(Data extracted from a collection)
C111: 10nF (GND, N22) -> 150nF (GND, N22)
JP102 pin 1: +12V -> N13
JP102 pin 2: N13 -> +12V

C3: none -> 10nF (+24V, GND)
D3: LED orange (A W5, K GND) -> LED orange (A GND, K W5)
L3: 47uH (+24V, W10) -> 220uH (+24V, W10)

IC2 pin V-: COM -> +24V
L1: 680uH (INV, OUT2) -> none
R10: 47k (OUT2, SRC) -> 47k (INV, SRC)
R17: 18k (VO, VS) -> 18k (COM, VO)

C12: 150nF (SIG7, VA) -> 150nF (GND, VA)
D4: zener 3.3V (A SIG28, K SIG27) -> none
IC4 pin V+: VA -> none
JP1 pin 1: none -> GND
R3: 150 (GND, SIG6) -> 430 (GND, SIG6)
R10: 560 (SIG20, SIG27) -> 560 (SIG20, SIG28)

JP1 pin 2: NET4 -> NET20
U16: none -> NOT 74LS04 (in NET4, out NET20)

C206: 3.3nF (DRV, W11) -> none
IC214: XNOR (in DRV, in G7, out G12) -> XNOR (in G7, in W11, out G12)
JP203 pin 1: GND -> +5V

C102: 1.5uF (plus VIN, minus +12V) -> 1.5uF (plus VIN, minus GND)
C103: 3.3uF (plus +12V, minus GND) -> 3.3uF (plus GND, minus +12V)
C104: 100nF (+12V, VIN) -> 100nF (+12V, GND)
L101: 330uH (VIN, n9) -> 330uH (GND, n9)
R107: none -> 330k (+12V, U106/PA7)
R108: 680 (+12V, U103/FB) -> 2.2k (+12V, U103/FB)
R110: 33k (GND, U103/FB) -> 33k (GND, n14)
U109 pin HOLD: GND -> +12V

[WORK ORDER]: The lines to copy are those in the records above containing the word "plus".

[YOUR RESPONSE]:
C102: 1.5uF (plus VIN, minus +12V) -> 1.5uF (plus VIN, minus GND)
C103: 3.3uF (plus +12V, minus GND) -> 3.3uF (plus GND, minus +12V)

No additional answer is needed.